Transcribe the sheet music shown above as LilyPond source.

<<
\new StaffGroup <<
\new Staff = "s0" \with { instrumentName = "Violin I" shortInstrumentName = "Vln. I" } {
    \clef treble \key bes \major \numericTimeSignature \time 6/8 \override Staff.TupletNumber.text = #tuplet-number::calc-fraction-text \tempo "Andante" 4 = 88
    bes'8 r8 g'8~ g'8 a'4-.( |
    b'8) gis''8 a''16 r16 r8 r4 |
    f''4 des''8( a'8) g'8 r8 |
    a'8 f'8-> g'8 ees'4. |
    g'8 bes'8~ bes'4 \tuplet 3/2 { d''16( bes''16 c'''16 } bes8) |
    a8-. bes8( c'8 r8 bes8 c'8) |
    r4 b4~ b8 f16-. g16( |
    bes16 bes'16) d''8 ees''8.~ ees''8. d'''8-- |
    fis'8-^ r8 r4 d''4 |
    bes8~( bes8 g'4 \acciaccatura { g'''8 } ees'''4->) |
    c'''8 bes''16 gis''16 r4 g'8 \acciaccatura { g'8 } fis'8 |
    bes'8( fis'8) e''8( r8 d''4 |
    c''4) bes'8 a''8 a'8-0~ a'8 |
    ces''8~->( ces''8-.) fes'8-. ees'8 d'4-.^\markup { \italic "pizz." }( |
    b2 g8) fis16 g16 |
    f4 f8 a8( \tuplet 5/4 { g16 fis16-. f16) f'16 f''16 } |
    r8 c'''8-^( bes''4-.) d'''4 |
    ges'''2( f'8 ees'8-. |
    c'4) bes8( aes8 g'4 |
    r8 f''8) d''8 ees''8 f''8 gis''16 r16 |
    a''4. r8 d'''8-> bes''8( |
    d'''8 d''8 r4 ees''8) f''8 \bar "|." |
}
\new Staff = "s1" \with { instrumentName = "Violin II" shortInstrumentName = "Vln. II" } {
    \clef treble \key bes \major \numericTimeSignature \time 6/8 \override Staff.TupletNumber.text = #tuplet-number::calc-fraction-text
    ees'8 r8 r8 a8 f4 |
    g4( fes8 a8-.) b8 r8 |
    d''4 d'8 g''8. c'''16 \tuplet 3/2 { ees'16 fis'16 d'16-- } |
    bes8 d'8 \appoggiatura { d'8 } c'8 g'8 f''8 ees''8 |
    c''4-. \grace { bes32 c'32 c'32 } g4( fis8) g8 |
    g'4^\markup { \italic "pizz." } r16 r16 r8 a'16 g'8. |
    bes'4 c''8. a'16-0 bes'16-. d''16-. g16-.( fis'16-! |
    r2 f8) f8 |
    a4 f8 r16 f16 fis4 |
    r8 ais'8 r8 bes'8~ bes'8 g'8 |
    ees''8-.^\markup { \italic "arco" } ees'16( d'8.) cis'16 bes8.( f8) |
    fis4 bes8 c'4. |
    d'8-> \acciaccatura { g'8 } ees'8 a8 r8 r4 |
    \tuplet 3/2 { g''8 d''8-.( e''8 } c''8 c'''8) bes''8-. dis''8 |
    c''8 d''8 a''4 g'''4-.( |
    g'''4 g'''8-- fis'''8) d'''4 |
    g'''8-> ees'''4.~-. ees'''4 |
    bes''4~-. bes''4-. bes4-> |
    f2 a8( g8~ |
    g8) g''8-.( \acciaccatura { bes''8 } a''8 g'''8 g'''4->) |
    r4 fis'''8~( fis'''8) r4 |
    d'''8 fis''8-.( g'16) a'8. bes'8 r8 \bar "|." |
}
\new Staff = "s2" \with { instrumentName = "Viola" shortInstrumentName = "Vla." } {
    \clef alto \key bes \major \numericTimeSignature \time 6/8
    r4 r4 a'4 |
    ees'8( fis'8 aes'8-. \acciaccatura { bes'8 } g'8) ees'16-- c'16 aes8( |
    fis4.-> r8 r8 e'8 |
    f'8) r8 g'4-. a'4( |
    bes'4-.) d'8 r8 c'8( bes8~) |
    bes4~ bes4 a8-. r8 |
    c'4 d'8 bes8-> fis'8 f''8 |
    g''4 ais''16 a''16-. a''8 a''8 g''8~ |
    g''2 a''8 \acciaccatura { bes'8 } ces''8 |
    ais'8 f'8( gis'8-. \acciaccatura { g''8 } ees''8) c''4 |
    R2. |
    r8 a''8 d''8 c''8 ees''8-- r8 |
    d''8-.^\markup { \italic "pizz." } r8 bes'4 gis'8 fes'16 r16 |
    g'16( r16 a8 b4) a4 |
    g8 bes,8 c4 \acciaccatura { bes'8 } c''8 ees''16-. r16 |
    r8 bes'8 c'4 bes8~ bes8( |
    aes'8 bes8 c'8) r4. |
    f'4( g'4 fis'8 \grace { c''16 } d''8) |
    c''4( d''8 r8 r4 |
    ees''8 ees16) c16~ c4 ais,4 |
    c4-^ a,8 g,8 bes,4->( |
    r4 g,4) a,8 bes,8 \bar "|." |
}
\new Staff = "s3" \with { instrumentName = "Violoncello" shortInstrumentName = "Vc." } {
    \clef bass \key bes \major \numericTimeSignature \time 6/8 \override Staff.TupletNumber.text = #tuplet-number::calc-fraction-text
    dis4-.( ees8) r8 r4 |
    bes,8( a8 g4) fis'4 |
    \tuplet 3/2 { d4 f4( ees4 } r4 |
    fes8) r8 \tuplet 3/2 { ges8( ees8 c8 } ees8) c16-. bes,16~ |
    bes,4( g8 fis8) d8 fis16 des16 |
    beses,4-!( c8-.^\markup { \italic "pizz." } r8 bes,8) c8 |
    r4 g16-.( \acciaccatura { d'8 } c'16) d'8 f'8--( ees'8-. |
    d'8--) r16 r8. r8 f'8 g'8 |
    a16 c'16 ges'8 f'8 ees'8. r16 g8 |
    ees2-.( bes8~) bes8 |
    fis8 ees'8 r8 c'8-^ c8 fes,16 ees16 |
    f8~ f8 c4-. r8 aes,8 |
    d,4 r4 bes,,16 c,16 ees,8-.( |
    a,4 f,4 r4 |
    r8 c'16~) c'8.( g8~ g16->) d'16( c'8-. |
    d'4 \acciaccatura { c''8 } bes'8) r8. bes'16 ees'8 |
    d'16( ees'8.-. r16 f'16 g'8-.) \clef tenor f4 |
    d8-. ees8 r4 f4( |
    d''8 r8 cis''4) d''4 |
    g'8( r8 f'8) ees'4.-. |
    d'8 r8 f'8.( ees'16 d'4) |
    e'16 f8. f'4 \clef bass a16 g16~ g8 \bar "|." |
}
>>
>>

——————————

▶ Task details
Copy out each line above that contains the string "shortInstrumentName".

▶ Result
\new Staff = "s0" \with { instrumentName = "Violin I" shortInstrumentName = "Vln. I" } {
\new Staff = "s1" \with { instrumentName = "Violin II" shortInstrumentName = "Vln. II" } {
\new Staff = "s2" \with { instrumentName = "Viola" shortInstrumentName = "Vla." } {
\new Staff = "s3" \with { instrumentName = "Violoncello" shortInstrumentName = "Vc." } {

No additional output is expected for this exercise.